ARBEITSANWEISUNG: Welche Zeilen der Einträge enthalten das Wort „kern“? Finde jede davon unter Beachtung der Groß- und Kleinschreibung und schreib sie vollständig ab.

GESPEICHERTE EINTRÄGE:
════════

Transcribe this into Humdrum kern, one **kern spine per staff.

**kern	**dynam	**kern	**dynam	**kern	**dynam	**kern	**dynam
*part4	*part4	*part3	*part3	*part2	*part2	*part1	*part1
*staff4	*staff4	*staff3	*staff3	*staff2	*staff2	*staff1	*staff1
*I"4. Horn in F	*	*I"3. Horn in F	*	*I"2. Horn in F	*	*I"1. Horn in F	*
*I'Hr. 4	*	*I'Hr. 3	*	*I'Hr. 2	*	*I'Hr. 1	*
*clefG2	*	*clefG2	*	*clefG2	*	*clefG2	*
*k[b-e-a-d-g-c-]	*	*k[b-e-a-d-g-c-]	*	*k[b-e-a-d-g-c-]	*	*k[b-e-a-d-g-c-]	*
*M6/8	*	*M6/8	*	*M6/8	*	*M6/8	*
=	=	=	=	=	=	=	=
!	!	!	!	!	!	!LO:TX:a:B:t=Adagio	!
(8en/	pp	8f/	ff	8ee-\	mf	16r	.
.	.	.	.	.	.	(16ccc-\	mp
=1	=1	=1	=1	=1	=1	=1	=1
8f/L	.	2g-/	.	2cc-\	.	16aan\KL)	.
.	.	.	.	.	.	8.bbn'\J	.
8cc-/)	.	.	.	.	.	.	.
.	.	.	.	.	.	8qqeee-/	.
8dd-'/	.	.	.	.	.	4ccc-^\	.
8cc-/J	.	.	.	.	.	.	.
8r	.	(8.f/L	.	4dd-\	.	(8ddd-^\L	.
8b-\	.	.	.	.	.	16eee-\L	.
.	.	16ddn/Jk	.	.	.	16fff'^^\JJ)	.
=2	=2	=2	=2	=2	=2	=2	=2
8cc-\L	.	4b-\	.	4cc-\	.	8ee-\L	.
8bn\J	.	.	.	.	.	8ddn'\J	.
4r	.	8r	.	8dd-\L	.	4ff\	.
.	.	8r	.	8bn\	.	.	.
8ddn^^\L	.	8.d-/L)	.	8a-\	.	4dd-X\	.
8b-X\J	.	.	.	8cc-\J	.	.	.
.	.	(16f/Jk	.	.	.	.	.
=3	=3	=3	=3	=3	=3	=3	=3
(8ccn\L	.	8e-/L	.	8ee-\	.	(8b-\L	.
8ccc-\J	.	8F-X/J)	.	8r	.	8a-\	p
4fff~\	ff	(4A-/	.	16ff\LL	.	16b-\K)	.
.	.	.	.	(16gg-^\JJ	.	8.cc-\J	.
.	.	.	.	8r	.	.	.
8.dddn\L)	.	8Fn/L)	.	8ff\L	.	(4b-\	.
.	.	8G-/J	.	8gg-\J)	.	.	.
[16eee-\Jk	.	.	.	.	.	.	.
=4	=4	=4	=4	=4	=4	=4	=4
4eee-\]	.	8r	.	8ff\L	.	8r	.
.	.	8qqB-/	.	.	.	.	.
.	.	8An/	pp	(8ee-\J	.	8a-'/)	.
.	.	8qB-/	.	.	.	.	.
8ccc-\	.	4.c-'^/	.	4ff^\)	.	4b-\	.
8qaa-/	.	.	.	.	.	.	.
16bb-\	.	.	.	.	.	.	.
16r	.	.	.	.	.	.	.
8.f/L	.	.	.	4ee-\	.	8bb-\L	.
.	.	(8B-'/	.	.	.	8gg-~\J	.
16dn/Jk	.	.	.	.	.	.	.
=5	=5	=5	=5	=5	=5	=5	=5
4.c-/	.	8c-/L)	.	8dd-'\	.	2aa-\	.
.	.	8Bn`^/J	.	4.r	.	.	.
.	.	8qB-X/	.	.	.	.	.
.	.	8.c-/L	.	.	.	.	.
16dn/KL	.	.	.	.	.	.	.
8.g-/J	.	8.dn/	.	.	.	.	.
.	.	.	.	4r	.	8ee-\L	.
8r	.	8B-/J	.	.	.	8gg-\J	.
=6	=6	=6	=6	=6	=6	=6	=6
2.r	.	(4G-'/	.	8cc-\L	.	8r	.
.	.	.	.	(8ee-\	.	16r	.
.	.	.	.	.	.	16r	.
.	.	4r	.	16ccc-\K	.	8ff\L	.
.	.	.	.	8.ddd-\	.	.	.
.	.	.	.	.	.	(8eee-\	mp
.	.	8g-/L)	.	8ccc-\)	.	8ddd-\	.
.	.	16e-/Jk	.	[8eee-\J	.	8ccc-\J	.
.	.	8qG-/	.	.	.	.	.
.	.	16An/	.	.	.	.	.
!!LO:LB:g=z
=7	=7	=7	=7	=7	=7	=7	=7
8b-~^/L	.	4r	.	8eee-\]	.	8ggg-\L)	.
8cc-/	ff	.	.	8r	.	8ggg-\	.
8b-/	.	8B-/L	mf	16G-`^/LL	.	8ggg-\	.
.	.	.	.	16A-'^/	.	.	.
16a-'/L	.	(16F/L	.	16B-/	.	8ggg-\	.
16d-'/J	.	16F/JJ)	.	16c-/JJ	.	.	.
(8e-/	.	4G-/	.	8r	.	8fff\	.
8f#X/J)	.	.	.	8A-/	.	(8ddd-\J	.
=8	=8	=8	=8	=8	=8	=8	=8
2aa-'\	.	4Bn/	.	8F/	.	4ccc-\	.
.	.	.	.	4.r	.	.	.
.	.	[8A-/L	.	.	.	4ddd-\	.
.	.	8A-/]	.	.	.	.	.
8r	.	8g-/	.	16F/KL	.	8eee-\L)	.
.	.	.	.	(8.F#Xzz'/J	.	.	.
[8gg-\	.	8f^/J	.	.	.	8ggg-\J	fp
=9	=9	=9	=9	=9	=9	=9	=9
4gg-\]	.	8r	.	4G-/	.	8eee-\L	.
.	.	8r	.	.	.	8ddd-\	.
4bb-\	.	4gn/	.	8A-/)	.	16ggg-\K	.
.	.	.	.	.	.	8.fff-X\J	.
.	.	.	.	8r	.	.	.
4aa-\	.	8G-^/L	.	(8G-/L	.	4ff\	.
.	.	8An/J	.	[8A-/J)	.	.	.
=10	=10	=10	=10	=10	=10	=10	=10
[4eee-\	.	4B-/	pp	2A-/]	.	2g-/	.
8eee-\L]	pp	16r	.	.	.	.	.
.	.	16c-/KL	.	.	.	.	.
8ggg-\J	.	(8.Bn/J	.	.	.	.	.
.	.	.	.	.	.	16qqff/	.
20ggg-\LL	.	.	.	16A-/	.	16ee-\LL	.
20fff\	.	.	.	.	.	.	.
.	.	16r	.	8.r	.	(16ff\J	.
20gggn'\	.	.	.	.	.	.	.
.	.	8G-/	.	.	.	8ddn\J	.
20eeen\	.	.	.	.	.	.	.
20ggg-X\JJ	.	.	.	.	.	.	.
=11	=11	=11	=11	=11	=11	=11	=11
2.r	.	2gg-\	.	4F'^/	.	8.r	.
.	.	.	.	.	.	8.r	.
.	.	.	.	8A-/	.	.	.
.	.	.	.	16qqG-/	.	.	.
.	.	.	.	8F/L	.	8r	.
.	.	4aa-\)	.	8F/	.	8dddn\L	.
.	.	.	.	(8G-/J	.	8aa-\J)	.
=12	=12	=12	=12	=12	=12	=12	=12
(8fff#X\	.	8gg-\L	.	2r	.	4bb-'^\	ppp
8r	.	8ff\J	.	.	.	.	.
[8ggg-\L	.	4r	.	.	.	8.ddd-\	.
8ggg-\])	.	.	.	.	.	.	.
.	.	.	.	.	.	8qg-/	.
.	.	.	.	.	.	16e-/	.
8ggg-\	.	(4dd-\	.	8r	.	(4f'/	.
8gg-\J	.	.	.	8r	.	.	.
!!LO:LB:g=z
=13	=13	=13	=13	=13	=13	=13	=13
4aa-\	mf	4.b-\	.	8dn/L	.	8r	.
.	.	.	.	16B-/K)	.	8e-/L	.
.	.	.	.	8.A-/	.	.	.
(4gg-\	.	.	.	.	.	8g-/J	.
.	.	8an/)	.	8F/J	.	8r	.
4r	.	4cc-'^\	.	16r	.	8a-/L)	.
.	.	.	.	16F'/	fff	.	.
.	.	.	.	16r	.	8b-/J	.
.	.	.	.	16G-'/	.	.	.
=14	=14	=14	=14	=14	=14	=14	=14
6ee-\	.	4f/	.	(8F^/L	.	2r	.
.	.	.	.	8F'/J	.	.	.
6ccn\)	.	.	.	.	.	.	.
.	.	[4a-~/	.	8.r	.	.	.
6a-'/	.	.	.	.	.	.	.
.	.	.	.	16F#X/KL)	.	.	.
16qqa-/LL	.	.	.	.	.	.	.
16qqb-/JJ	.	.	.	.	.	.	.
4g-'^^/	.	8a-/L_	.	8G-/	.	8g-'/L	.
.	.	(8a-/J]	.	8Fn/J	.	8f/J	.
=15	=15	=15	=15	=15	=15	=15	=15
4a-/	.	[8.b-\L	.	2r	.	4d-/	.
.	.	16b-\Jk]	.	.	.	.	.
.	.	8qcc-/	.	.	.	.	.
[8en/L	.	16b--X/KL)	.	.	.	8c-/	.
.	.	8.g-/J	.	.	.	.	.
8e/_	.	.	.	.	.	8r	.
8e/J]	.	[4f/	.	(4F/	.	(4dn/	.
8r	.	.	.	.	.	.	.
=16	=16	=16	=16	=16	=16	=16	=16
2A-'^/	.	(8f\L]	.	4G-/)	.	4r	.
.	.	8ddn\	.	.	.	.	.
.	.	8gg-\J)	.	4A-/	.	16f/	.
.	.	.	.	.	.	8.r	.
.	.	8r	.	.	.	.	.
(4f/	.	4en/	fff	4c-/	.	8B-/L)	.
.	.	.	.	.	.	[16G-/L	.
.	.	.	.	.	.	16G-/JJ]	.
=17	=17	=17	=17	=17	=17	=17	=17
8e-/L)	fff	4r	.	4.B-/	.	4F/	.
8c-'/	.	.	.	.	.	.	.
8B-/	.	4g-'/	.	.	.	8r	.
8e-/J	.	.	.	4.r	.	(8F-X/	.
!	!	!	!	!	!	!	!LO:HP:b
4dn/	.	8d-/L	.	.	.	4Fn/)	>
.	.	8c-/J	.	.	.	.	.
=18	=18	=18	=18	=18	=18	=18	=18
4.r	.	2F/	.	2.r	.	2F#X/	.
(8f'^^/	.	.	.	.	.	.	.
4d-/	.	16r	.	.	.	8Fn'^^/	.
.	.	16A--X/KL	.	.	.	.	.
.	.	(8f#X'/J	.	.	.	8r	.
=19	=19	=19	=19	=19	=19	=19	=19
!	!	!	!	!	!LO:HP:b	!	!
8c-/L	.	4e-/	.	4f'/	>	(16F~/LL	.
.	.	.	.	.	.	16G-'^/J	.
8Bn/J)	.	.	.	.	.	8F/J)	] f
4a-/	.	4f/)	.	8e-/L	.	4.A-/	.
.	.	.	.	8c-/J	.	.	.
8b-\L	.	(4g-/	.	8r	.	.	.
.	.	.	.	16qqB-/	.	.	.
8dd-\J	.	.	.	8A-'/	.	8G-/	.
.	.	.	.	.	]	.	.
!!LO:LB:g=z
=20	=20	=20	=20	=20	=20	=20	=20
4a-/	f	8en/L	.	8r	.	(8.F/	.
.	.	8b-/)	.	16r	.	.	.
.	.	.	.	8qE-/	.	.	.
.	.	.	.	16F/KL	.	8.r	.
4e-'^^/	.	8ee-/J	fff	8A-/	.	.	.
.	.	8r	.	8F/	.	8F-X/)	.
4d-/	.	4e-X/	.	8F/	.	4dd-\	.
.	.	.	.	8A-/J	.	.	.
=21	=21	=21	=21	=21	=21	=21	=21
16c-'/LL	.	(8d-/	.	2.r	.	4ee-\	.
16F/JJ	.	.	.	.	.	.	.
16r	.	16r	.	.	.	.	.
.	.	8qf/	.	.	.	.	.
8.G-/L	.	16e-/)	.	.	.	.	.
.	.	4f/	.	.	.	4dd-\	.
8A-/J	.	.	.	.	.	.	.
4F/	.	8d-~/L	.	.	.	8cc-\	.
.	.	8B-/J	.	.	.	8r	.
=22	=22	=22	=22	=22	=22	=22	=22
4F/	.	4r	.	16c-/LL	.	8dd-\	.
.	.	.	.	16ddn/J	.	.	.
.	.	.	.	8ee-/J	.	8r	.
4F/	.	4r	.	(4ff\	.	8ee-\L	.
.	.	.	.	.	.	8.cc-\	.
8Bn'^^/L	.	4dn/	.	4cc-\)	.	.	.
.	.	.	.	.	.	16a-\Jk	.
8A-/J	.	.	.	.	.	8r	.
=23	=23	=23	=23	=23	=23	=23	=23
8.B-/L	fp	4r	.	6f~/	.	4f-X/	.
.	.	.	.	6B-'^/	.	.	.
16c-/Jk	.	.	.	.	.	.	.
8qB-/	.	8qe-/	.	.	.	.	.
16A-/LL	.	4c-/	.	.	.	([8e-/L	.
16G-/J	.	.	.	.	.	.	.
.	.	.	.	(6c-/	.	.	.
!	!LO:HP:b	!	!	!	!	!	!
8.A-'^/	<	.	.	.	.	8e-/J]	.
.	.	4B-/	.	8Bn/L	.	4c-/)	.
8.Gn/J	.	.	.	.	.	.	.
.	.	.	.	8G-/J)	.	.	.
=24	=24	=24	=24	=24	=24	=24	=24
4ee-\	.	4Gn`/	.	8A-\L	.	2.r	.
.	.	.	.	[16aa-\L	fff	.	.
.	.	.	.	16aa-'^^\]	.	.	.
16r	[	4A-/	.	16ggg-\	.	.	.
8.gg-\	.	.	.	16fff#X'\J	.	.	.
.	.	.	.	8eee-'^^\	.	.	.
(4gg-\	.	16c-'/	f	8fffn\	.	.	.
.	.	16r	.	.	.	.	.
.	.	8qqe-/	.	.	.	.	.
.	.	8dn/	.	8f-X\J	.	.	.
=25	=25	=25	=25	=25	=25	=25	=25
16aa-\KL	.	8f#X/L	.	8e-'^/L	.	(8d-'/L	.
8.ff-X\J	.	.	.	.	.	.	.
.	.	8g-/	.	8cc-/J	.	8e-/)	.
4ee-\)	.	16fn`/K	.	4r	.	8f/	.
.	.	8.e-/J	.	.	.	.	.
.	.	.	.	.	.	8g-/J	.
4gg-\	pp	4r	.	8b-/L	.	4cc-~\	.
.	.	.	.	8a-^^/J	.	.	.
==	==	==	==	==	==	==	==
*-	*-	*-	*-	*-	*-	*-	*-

════════

ERGEBNIS DER AUFGABE:
Transcribe this into Humdrum kern, one **kern spine per staff.
**kern	**dynam	**kern	**dynam	**kern	**dynam	**kern	**dynam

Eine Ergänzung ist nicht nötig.